DATA TO USE START

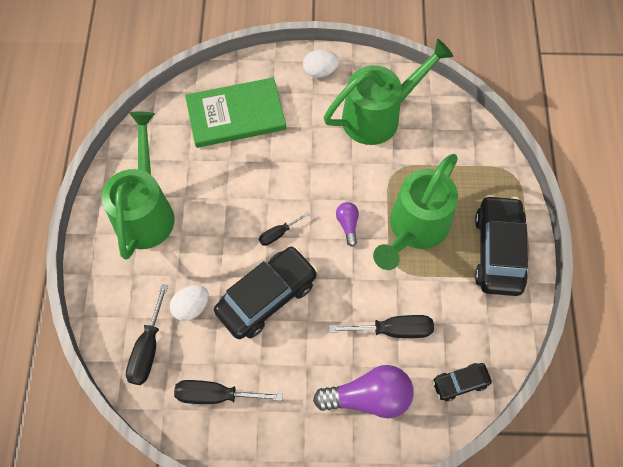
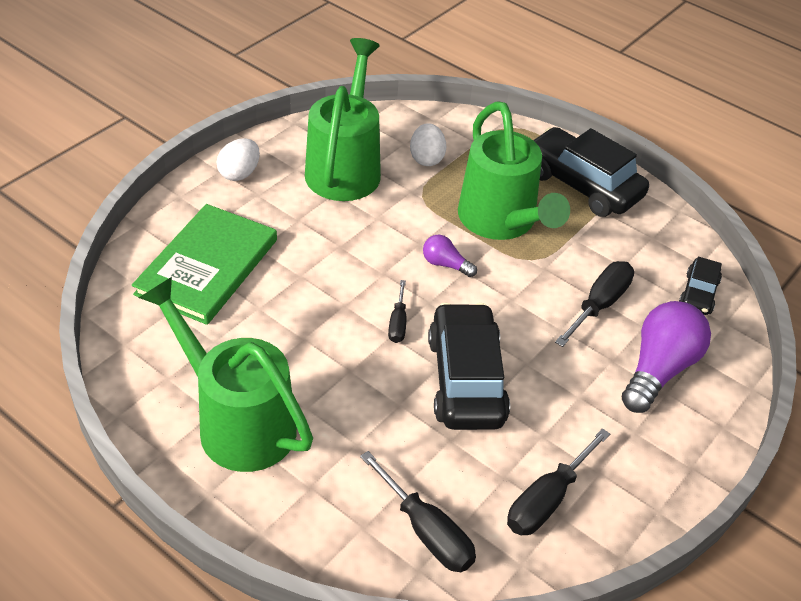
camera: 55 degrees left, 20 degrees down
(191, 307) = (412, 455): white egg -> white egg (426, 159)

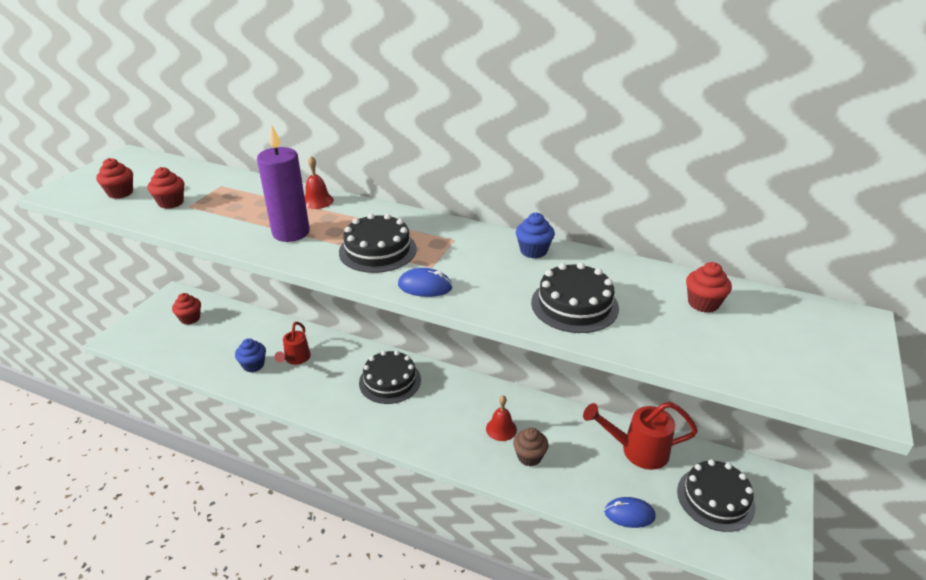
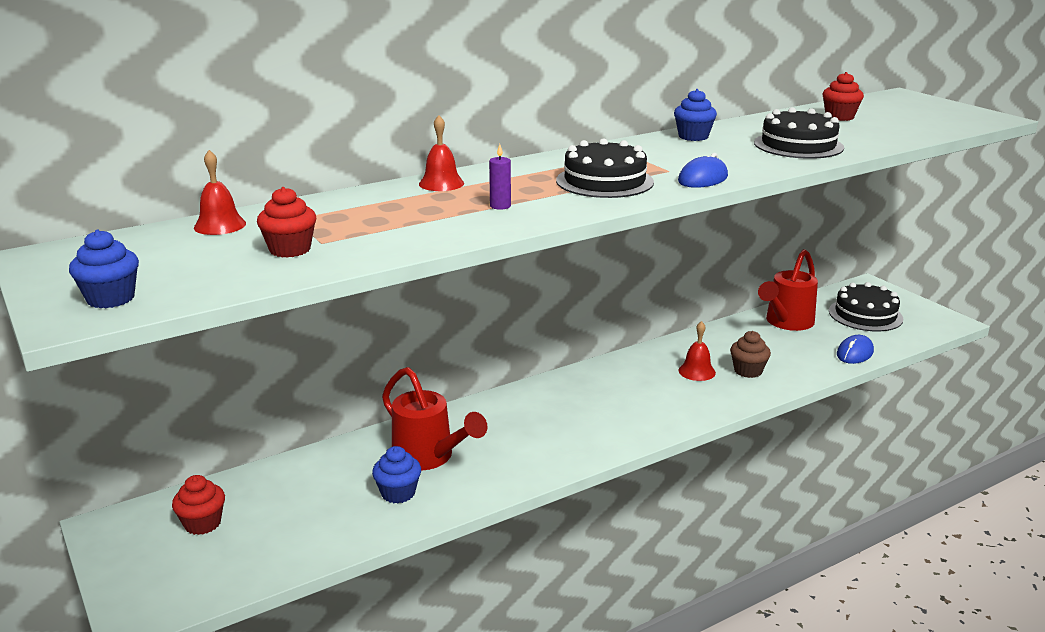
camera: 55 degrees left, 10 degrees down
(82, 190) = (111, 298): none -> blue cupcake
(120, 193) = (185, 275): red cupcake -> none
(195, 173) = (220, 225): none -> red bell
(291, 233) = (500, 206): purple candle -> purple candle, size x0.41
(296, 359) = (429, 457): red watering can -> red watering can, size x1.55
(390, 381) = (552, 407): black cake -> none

DATA TO USE END

> **PROBLEM REQUIREMENTS**: When the word "down" appears in a line of the listing, pull that line out.

> **COMPLETED TASK**:
camera: 55 degrees left, 20 degrees down
camera: 55 degrees left, 10 degrees down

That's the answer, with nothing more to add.